→ Assigned task: What lines in this listing contain the string "book"? Report each one by copying it.

→ Available data:

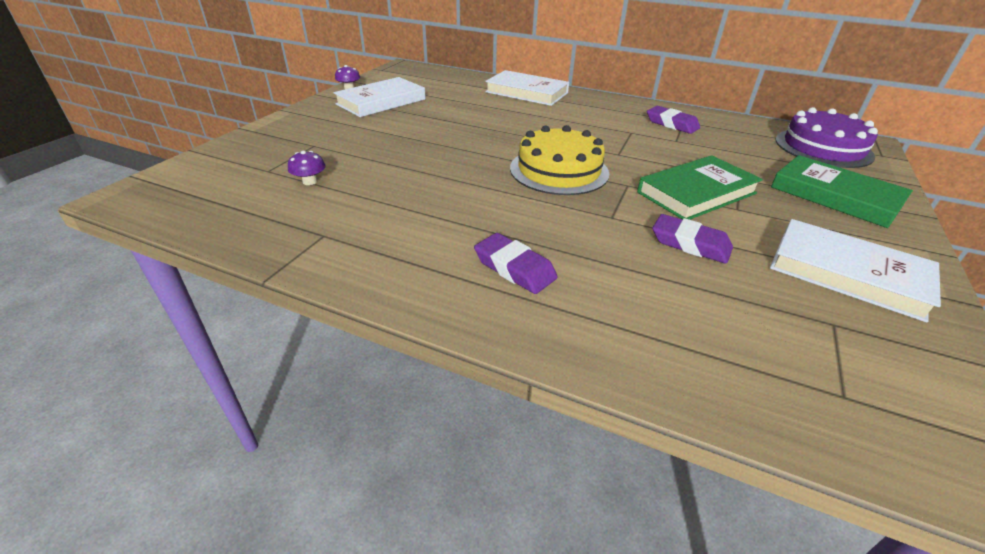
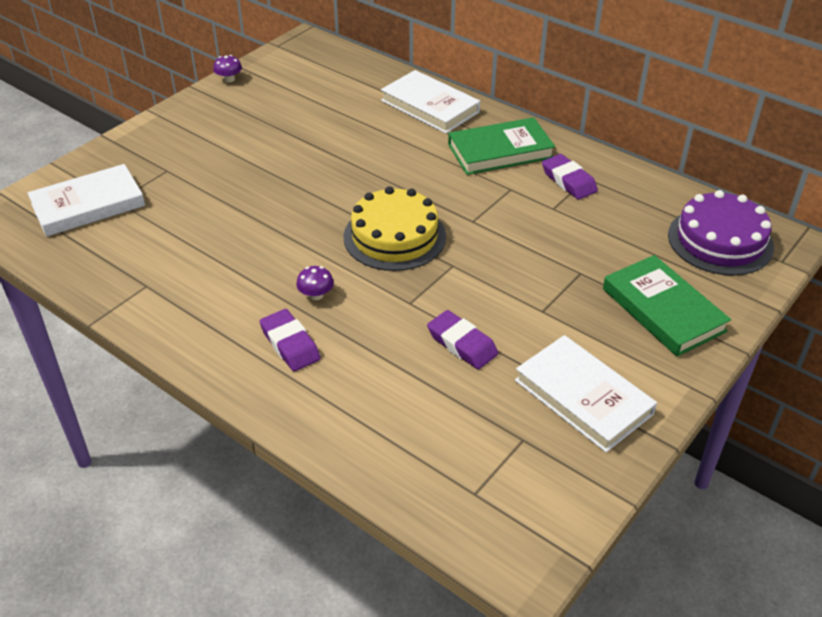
camera: 15 degrees right, 5 degrees up
(310, 181) = (151, 220): purple mushroom -> purple mushroom (316, 295)
(381, 102) = (256, 107): white book -> white book (88, 205)
(697, 193) = (516, 285): green book -> green book (500, 151)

→ Exercise solution:
(381, 102) = (256, 107): white book -> white book (88, 205)
(697, 193) = (516, 285): green book -> green book (500, 151)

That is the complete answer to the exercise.